Task brief:
Return all of the material, keeping each line exactly as it is.

Records for this exercise:
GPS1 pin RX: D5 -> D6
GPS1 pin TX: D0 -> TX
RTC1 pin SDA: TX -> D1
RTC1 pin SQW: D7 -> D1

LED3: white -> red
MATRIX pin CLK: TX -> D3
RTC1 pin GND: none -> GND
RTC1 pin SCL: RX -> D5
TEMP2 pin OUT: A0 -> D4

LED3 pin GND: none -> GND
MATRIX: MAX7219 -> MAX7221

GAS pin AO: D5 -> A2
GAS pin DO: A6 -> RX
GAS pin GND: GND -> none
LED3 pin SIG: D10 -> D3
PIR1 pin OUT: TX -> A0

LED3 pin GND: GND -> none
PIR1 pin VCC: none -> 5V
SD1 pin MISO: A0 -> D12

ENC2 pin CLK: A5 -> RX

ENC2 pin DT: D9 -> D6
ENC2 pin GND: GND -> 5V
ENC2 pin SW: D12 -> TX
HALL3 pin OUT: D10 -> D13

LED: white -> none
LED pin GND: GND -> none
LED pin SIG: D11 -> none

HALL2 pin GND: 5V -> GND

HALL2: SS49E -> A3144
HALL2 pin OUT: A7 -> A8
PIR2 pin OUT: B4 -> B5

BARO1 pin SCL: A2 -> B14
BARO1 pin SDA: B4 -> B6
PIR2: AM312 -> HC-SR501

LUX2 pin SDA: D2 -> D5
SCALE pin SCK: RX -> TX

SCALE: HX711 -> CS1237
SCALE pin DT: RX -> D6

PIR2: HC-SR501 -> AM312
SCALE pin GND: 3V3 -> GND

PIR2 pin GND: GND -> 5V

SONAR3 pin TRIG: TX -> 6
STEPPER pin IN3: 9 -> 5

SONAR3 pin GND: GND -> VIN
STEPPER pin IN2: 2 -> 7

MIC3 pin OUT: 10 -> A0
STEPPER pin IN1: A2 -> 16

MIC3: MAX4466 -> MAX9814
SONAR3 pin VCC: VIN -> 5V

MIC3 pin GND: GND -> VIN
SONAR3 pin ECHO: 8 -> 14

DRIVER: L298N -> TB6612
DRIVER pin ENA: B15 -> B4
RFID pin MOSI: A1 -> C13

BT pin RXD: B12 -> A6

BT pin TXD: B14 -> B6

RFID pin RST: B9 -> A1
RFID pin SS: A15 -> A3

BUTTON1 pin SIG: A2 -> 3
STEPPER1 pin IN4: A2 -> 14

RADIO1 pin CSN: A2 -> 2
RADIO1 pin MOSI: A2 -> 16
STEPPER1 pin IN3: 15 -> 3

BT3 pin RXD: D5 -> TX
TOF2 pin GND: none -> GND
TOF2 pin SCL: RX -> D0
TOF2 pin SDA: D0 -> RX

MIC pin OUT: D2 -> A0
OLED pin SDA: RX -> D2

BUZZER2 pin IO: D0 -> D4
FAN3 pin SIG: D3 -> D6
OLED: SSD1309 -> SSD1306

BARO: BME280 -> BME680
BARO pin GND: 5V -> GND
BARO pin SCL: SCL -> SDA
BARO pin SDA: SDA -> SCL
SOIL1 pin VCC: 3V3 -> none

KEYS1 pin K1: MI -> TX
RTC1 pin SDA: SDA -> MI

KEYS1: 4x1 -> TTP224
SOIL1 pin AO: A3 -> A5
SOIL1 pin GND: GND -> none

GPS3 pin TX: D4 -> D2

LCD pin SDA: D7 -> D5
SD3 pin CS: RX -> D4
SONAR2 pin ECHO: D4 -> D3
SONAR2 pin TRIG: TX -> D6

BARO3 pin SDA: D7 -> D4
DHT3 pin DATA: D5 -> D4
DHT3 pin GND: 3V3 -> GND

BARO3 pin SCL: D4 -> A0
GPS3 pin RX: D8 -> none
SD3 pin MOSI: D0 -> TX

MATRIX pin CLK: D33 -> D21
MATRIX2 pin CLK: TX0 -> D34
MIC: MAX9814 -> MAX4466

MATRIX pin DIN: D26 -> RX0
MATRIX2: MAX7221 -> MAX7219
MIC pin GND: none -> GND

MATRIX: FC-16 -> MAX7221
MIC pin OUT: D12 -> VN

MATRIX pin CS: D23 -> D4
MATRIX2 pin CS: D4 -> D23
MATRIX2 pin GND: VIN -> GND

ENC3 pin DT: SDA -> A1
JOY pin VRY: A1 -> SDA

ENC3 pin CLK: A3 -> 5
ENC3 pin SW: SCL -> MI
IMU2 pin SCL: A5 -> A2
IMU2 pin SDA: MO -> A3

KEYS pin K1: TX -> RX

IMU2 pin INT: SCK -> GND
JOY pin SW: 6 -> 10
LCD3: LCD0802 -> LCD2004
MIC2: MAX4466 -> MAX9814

Your solution:
GPS1 pin RX: D5 -> D6
GPS1 pin TX: D0 -> TX
RTC1 pin SDA: TX -> D1
RTC1 pin SQW: D7 -> D1

LED3: white -> red
MATRIX pin CLK: TX -> D3
RTC1 pin GND: none -> GND
RTC1 pin SCL: RX -> D5
TEMP2 pin OUT: A0 -> D4

LED3 pin GND: none -> GND
MATRIX: MAX7219 -> MAX7221

GAS pin AO: D5 -> A2
GAS pin DO: A6 -> RX
GAS pin GND: GND -> none
LED3 pin SIG: D10 -> D3
PIR1 pin OUT: TX -> A0

LED3 pin GND: GND -> none
PIR1 pin VCC: none -> 5V
SD1 pin MISO: A0 -> D12

ENC2 pin CLK: A5 -> RX

ENC2 pin DT: D9 -> D6
ENC2 pin GND: GND -> 5V
ENC2 pin SW: D12 -> TX
HALL3 pin OUT: D10 -> D13

LED: white -> none
LED pin GND: GND -> none
LED pin SIG: D11 -> none

HALL2 pin GND: 5V -> GND

HALL2: SS49E -> A3144
HALL2 pin OUT: A7 -> A8
PIR2 pin OUT: B4 -> B5

BARO1 pin SCL: A2 -> B14
BARO1 pin SDA: B4 -> B6
PIR2: AM312 -> HC-SR501

LUX2 pin SDA: D2 -> D5
SCALE pin SCK: RX -> TX

SCALE: HX711 -> CS1237
SCALE pin DT: RX -> D6

PIR2: HC-SR501 -> AM312
SCALE pin GND: 3V3 -> GND

PIR2 pin GND: GND -> 5V

SONAR3 pin TRIG: TX -> 6
STEPPER pin IN3: 9 -> 5

SONAR3 pin GND: GND -> VIN
STEPPER pin IN2: 2 -> 7

MIC3 pin OUT: 10 -> A0
STEPPER pin IN1: A2 -> 16

MIC3: MAX4466 -> MAX9814
SONAR3 pin VCC: VIN -> 5V

MIC3 pin GND: GND -> VIN
SONAR3 pin ECHO: 8 -> 14

DRIVER: L298N -> TB6612
DRIVER pin ENA: B15 -> B4
RFID pin MOSI: A1 -> C13

BT pin RXD: B12 -> A6

BT pin TXD: B14 -> B6

RFID pin RST: B9 -> A1
RFID pin SS: A15 -> A3

BUTTON1 pin SIG: A2 -> 3
STEPPER1 pin IN4: A2 -> 14

RADIO1 pin CSN: A2 -> 2
RADIO1 pin MOSI: A2 -> 16
STEPPER1 pin IN3: 15 -> 3

BT3 pin RXD: D5 -> TX
TOF2 pin GND: none -> GND
TOF2 pin SCL: RX -> D0
TOF2 pin SDA: D0 -> RX

MIC pin OUT: D2 -> A0
OLED pin SDA: RX -> D2

BUZZER2 pin IO: D0 -> D4
FAN3 pin SIG: D3 -> D6
OLED: SSD1309 -> SSD1306

BARO: BME280 -> BME680
BARO pin GND: 5V -> GND
BARO pin SCL: SCL -> SDA
BARO pin SDA: SDA -> SCL
SOIL1 pin VCC: 3V3 -> none

KEYS1 pin K1: MI -> TX
RTC1 pin SDA: SDA -> MI

KEYS1: 4x1 -> TTP224
SOIL1 pin AO: A3 -> A5
SOIL1 pin GND: GND -> none

GPS3 pin TX: D4 -> D2

LCD pin SDA: D7 -> D5
SD3 pin CS: RX -> D4
SONAR2 pin ECHO: D4 -> D3
SONAR2 pin TRIG: TX -> D6

BARO3 pin SDA: D7 -> D4
DHT3 pin DATA: D5 -> D4
DHT3 pin GND: 3V3 -> GND

BARO3 pin SCL: D4 -> A0
GPS3 pin RX: D8 -> none
SD3 pin MOSI: D0 -> TX

MATRIX pin CLK: D33 -> D21
MATRIX2 pin CLK: TX0 -> D34
MIC: MAX9814 -> MAX4466

MATRIX pin DIN: D26 -> RX0
MATRIX2: MAX7221 -> MAX7219
MIC pin GND: none -> GND

MATRIX: FC-16 -> MAX7221
MIC pin OUT: D12 -> VN

MATRIX pin CS: D23 -> D4
MATRIX2 pin CS: D4 -> D23
MATRIX2 pin GND: VIN -> GND

ENC3 pin DT: SDA -> A1
JOY pin VRY: A1 -> SDA

ENC3 pin CLK: A3 -> 5
ENC3 pin SW: SCL -> MI
IMU2 pin SCL: A5 -> A2
IMU2 pin SDA: MO -> A3

KEYS pin K1: TX -> RX

IMU2 pin INT: SCK -> GND
JOY pin SW: 6 -> 10
LCD3: LCD0802 -> LCD2004
MIC2: MAX4466 -> MAX9814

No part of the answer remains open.